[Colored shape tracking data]
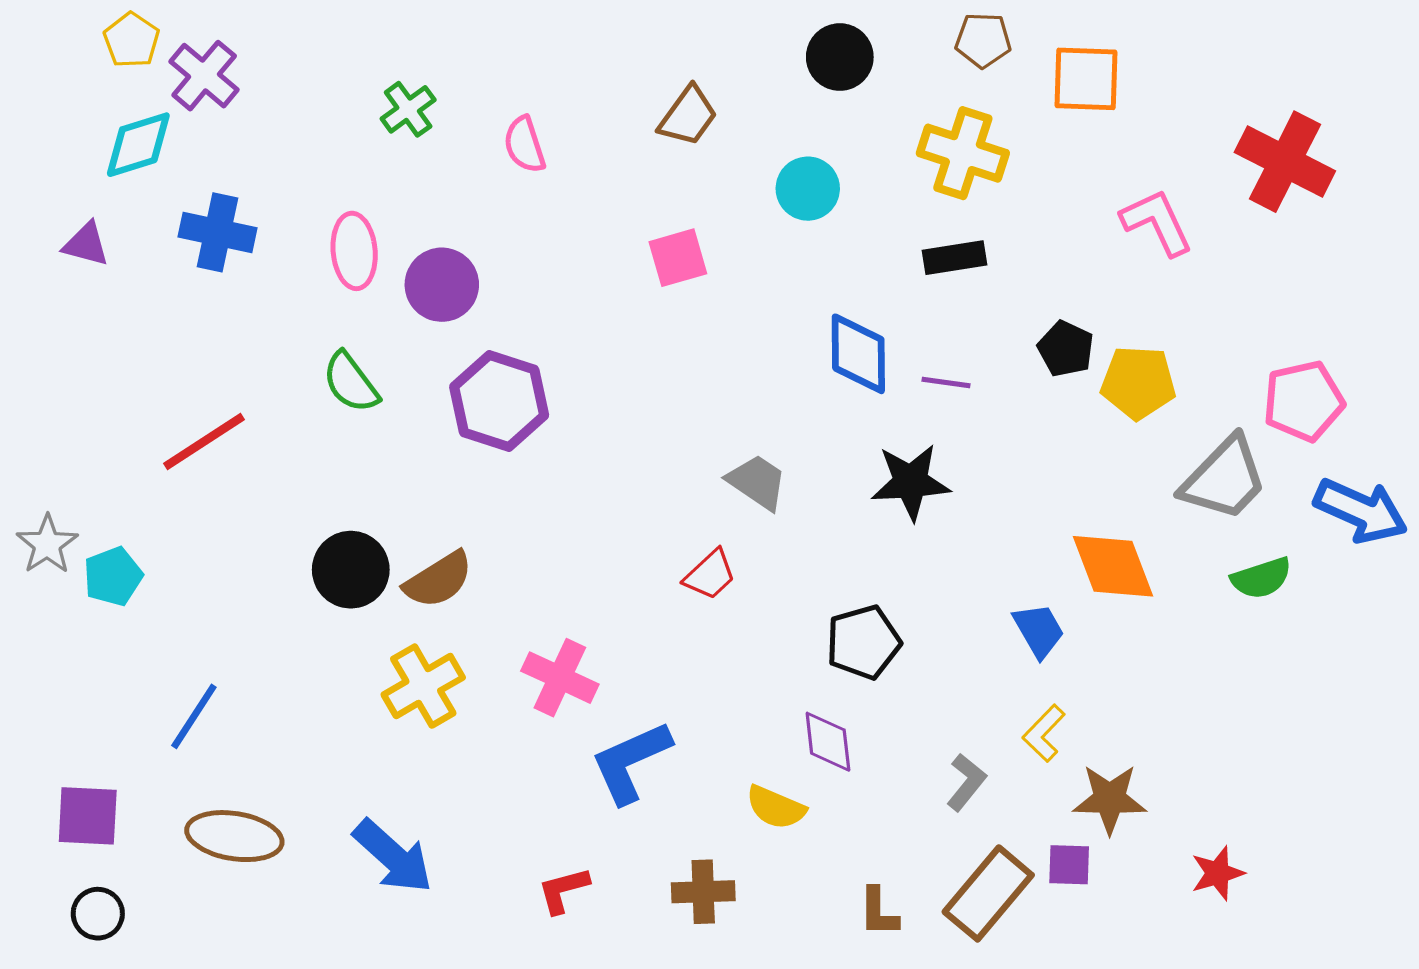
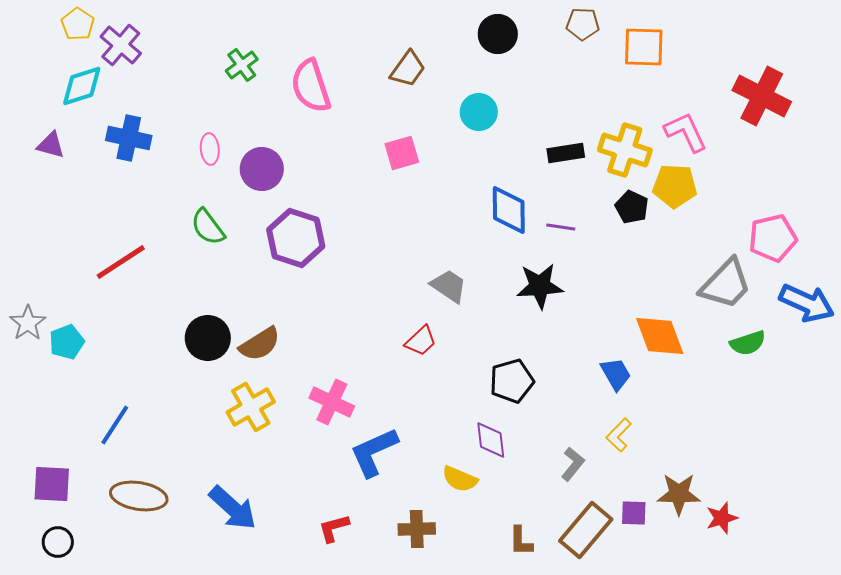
pink semicircle: (524, 145) -> (311, 86), size x1.6
yellow cross: (963, 153) -> (625, 150), moved
pink ellipse: (354, 251) -> (210, 149), size x0.7
yellow pentagon: (1138, 382) -> (675, 186), moved
brown star: (1110, 799) -> (679, 494), moved

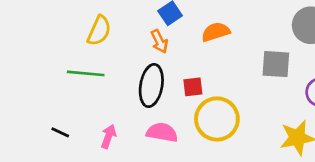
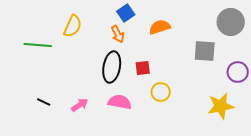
green line: (86, 73) -> (38, 45), moved
yellow circle: (217, 119) -> (161, 92), size x0.6
pink arrow: (108, 136) -> (80, 105), turned 36

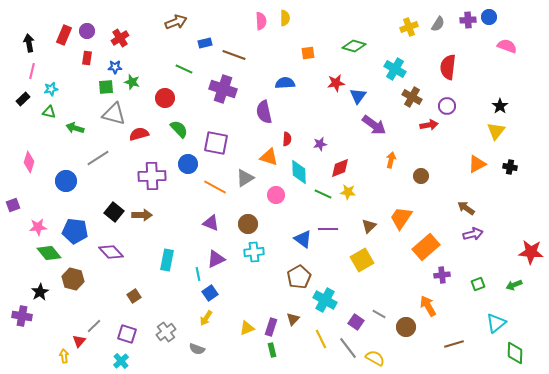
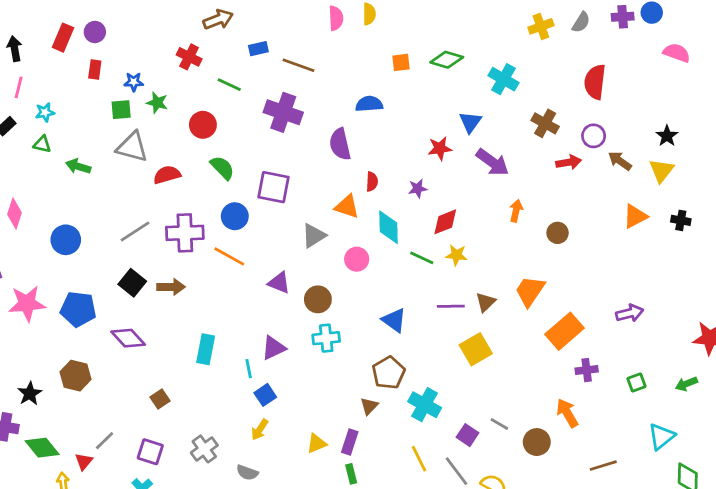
red cross: (120, 38) -> (189, 57), moved, turned -30
green diamond: (354, 46) -> (447, 60), moved
cyan cross: (395, 69) -> (504, 79), moved
red star: (336, 83) -> (440, 148), moved
gray line: (98, 158) -> (135, 231), moved
orange line: (215, 187) -> (229, 256), moved
brown arrow: (466, 208) -> (620, 161), moved
purple triangle: (211, 223) -> (279, 283), moved
pink star: (38, 227) -> (27, 304), size x1.5
purple line: (328, 229) -> (451, 306), moved
green diamond: (49, 253) -> (42, 448), moved
brown triangle: (293, 319) -> (369, 406), moved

Task to complete -> When the line containing "purple line: (328, 229) -> (451, 306), moved" is found in the records above, restate it and every later line word for word through the last one, and nothing more.

Solution to this exercise ->
purple line: (328, 229) -> (451, 306), moved
green diamond: (49, 253) -> (42, 448), moved
brown triangle: (293, 319) -> (369, 406), moved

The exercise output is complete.